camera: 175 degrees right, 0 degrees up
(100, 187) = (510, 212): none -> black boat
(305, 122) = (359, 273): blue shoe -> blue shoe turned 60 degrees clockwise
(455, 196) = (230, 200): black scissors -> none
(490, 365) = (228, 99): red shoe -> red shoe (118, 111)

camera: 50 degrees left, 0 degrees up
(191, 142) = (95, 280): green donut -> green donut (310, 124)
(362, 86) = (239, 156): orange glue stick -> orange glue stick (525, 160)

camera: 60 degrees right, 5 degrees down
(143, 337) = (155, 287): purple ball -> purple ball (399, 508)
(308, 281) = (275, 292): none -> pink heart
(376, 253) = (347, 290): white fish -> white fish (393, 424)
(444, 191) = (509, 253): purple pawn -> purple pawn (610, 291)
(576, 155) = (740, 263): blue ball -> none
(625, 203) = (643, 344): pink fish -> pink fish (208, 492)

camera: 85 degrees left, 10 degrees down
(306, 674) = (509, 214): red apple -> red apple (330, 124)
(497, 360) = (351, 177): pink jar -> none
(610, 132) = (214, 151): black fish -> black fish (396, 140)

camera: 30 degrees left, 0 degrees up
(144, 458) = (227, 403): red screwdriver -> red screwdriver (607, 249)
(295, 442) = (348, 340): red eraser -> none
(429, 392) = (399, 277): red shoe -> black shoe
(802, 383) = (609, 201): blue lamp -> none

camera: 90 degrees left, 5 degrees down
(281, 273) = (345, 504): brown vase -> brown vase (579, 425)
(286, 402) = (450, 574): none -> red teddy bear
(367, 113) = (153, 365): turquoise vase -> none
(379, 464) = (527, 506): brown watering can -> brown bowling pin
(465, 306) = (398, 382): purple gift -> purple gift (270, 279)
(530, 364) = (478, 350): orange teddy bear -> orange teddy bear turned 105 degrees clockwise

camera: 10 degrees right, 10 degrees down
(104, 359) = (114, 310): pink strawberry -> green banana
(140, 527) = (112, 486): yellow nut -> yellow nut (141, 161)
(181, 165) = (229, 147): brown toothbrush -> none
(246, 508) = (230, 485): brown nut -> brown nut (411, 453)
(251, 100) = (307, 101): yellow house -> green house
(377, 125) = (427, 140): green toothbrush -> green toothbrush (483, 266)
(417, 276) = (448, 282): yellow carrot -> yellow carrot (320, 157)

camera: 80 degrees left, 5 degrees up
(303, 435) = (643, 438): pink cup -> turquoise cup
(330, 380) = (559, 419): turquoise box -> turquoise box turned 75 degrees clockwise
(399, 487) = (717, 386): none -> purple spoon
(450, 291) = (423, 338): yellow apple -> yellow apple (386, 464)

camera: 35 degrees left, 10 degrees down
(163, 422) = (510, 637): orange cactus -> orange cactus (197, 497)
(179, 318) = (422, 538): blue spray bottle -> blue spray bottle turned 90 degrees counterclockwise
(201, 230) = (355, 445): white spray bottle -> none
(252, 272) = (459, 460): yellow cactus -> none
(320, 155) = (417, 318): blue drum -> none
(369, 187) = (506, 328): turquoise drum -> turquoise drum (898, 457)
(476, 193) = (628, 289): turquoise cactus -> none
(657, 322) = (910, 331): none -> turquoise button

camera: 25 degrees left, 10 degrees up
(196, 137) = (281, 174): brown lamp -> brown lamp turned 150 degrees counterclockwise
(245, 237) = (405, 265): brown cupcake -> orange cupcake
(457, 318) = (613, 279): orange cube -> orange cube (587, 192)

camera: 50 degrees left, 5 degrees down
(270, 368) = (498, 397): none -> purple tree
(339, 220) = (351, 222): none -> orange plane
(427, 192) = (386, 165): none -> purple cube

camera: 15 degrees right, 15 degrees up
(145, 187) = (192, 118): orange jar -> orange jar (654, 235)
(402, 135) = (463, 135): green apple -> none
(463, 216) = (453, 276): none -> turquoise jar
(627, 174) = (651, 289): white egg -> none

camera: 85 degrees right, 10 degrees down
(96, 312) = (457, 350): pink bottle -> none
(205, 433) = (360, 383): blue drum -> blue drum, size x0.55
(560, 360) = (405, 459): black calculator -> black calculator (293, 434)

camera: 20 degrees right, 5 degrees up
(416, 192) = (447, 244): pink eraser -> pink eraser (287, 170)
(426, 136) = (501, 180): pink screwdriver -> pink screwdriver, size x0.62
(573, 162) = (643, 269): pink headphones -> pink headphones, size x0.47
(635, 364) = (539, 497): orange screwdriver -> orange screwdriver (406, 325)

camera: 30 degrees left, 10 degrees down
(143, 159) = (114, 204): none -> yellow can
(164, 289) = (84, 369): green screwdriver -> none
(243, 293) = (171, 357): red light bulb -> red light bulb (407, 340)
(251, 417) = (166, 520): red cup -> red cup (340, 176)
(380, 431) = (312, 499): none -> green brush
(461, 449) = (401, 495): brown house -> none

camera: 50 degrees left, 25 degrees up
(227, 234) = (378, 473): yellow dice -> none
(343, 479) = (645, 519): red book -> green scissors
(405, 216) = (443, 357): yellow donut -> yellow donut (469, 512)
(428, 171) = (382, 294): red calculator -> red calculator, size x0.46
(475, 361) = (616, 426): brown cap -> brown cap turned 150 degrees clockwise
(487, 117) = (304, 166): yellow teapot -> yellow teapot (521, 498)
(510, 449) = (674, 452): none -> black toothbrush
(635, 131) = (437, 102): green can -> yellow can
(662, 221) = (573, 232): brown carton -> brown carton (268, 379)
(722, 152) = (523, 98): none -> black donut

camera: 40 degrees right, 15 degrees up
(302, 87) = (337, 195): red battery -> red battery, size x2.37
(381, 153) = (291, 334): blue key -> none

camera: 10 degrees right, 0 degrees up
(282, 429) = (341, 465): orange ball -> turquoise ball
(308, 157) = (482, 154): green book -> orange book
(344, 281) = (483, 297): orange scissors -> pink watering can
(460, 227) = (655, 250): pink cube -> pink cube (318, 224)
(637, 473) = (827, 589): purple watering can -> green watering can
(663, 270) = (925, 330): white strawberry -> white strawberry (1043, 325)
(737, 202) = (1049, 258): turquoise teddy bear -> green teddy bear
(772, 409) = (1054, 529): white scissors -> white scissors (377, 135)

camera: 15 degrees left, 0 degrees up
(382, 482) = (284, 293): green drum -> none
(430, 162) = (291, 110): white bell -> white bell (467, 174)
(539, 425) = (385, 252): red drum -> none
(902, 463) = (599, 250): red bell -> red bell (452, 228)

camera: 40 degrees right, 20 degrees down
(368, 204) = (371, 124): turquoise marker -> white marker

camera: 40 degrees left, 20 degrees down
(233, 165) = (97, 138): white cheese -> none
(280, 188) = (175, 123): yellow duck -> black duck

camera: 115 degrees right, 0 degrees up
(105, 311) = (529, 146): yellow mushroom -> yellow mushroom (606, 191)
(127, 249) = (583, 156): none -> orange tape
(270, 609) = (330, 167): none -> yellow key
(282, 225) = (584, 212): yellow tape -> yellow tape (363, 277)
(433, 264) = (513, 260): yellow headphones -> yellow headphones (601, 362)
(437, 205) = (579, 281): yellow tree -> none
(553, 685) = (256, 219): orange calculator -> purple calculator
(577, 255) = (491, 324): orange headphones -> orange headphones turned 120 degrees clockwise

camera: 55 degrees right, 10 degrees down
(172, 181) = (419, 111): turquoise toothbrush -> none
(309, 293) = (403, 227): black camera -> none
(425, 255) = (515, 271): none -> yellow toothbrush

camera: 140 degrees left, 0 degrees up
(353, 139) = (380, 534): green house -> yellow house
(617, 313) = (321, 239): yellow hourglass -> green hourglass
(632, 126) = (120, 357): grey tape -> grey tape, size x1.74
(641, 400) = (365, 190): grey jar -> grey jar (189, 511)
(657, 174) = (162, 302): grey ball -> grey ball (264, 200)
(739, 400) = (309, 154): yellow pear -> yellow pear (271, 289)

> [Problem]: What is needed is a full, exact copy of the records.

> [Reply to the exercise]:
camera: 175 degrees right, 0 degrees up
(100, 187) = (510, 212): none -> black boat
(305, 122) = (359, 273): blue shoe -> blue shoe turned 60 degrees clockwise
(455, 196) = (230, 200): black scissors -> none
(490, 365) = (228, 99): red shoe -> red shoe (118, 111)

camera: 50 degrees left, 0 degrees up
(191, 142) = (95, 280): green donut -> green donut (310, 124)
(362, 86) = (239, 156): orange glue stick -> orange glue stick (525, 160)

camera: 60 degrees right, 5 degrees down
(143, 337) = (155, 287): purple ball -> purple ball (399, 508)
(308, 281) = (275, 292): none -> pink heart
(376, 253) = (347, 290): white fish -> white fish (393, 424)
(444, 191) = (509, 253): purple pawn -> purple pawn (610, 291)
(576, 155) = (740, 263): blue ball -> none
(625, 203) = (643, 344): pink fish -> pink fish (208, 492)

camera: 85 degrees left, 10 degrees down
(306, 674) = (509, 214): red apple -> red apple (330, 124)
(497, 360) = (351, 177): pink jar -> none
(610, 132) = (214, 151): black fish -> black fish (396, 140)

camera: 30 degrees left, 0 degrees up
(144, 458) = (227, 403): red screwdriver -> red screwdriver (607, 249)
(295, 442) = (348, 340): red eraser -> none
(429, 392) = (399, 277): red shoe -> black shoe
(802, 383) = (609, 201): blue lamp -> none

camera: 90 degrees left, 5 degrees down
(281, 273) = (345, 504): brown vase -> brown vase (579, 425)
(286, 402) = (450, 574): none -> red teddy bear
(367, 113) = (153, 365): turquoise vase -> none
(379, 464) = (527, 506): brown watering can -> brown bowling pin
(465, 306) = (398, 382): purple gift -> purple gift (270, 279)
(530, 364) = (478, 350): orange teddy bear -> orange teddy bear turned 105 degrees clockwise

camera: 10 degrees right, 10 degrees down
(104, 359) = (114, 310): pink strawberry -> green banana
(140, 527) = (112, 486): yellow nut -> yellow nut (141, 161)
(181, 165) = (229, 147): brown toothbrush -> none
(246, 508) = (230, 485): brown nut -> brown nut (411, 453)
(251, 100) = (307, 101): yellow house -> green house
(377, 125) = (427, 140): green toothbrush -> green toothbrush (483, 266)
(417, 276) = (448, 282): yellow carrot -> yellow carrot (320, 157)

camera: 80 degrees left, 5 degrees up
(303, 435) = (643, 438): pink cup -> turquoise cup
(330, 380) = (559, 419): turquoise box -> turquoise box turned 75 degrees clockwise
(399, 487) = (717, 386): none -> purple spoon
(450, 291) = (423, 338): yellow apple -> yellow apple (386, 464)

camera: 35 degrees left, 10 degrees down
(163, 422) = (510, 637): orange cactus -> orange cactus (197, 497)
(179, 318) = (422, 538): blue spray bottle -> blue spray bottle turned 90 degrees counterclockwise
(201, 230) = (355, 445): white spray bottle -> none
(252, 272) = (459, 460): yellow cactus -> none
(320, 155) = (417, 318): blue drum -> none
(369, 187) = (506, 328): turquoise drum -> turquoise drum (898, 457)
(476, 193) = (628, 289): turquoise cactus -> none
(657, 322) = (910, 331): none -> turquoise button

camera: 25 degrees left, 10 degrees up
(196, 137) = (281, 174): brown lamp -> brown lamp turned 150 degrees counterclockwise
(245, 237) = (405, 265): brown cupcake -> orange cupcake
(457, 318) = (613, 279): orange cube -> orange cube (587, 192)

camera: 50 degrees left, 5 degrees down
(270, 368) = (498, 397): none -> purple tree
(339, 220) = (351, 222): none -> orange plane
(427, 192) = (386, 165): none -> purple cube

camera: 15 degrees right, 15 degrees up
(145, 187) = (192, 118): orange jar -> orange jar (654, 235)
(402, 135) = (463, 135): green apple -> none
(463, 216) = (453, 276): none -> turquoise jar
(627, 174) = (651, 289): white egg -> none

camera: 85 degrees right, 10 degrees down
(96, 312) = (457, 350): pink bottle -> none
(205, 433) = (360, 383): blue drum -> blue drum, size x0.55
(560, 360) = (405, 459): black calculator -> black calculator (293, 434)

camera: 20 degrees right, 5 degrees up
(416, 192) = (447, 244): pink eraser -> pink eraser (287, 170)
(426, 136) = (501, 180): pink screwdriver -> pink screwdriver, size x0.62
(573, 162) = (643, 269): pink headphones -> pink headphones, size x0.47
(635, 364) = (539, 497): orange screwdriver -> orange screwdriver (406, 325)

camera: 30 degrees left, 10 degrees down
(143, 159) = (114, 204): none -> yellow can
(164, 289) = (84, 369): green screwdriver -> none
(243, 293) = (171, 357): red light bulb -> red light bulb (407, 340)
(251, 417) = (166, 520): red cup -> red cup (340, 176)
(380, 431) = (312, 499): none -> green brush
(461, 449) = (401, 495): brown house -> none

camera: 50 degrees left, 25 degrees up
(227, 234) = (378, 473): yellow dice -> none
(343, 479) = (645, 519): red book -> green scissors
(405, 216) = (443, 357): yellow donut -> yellow donut (469, 512)
(428, 171) = (382, 294): red calculator -> red calculator, size x0.46
(475, 361) = (616, 426): brown cap -> brown cap turned 150 degrees clockwise
(487, 117) = (304, 166): yellow teapot -> yellow teapot (521, 498)
(510, 449) = (674, 452): none -> black toothbrush
(635, 131) = (437, 102): green can -> yellow can
(662, 221) = (573, 232): brown carton -> brown carton (268, 379)
(722, 152) = (523, 98): none -> black donut

camera: 40 degrees right, 15 degrees up
(302, 87) = (337, 195): red battery -> red battery, size x2.37
(381, 153) = (291, 334): blue key -> none

camera: 10 degrees right, 0 degrees up
(282, 429) = (341, 465): orange ball -> turquoise ball
(308, 157) = (482, 154): green book -> orange book
(344, 281) = (483, 297): orange scissors -> pink watering can
(460, 227) = (655, 250): pink cube -> pink cube (318, 224)
(637, 473) = (827, 589): purple watering can -> green watering can
(663, 270) = (925, 330): white strawberry -> white strawberry (1043, 325)
(737, 202) = (1049, 258): turquoise teddy bear -> green teddy bear
(772, 409) = (1054, 529): white scissors -> white scissors (377, 135)

camera: 15 degrees left, 0 degrees up
(382, 482) = (284, 293): green drum -> none
(430, 162) = (291, 110): white bell -> white bell (467, 174)
(539, 425) = (385, 252): red drum -> none
(902, 463) = (599, 250): red bell -> red bell (452, 228)

camera: 40 degrees right, 20 degrees down
(368, 204) = (371, 124): turquoise marker -> white marker

camera: 40 degrees left, 20 degrees down
(233, 165) = (97, 138): white cheese -> none
(280, 188) = (175, 123): yellow duck -> black duck

camera: 115 degrees right, 0 degrees up
(105, 311) = (529, 146): yellow mushroom -> yellow mushroom (606, 191)
(127, 249) = (583, 156): none -> orange tape
(270, 609) = (330, 167): none -> yellow key
(282, 225) = (584, 212): yellow tape -> yellow tape (363, 277)
(433, 264) = (513, 260): yellow headphones -> yellow headphones (601, 362)
(437, 205) = (579, 281): yellow tree -> none
(553, 685) = (256, 219): orange calculator -> purple calculator
(577, 255) = (491, 324): orange headphones -> orange headphones turned 120 degrees clockwise

camera: 55 degrees right, 10 degrees down
(172, 181) = (419, 111): turquoise toothbrush -> none
(309, 293) = (403, 227): black camera -> none
(425, 255) = (515, 271): none -> yellow toothbrush

camera: 140 degrees left, 0 degrees up
(353, 139) = (380, 534): green house -> yellow house
(617, 313) = (321, 239): yellow hourglass -> green hourglass
(632, 126) = (120, 357): grey tape -> grey tape, size x1.74
(641, 400) = (365, 190): grey jar -> grey jar (189, 511)
(657, 174) = (162, 302): grey ball -> grey ball (264, 200)
(739, 400) = (309, 154): yellow pear -> yellow pear (271, 289)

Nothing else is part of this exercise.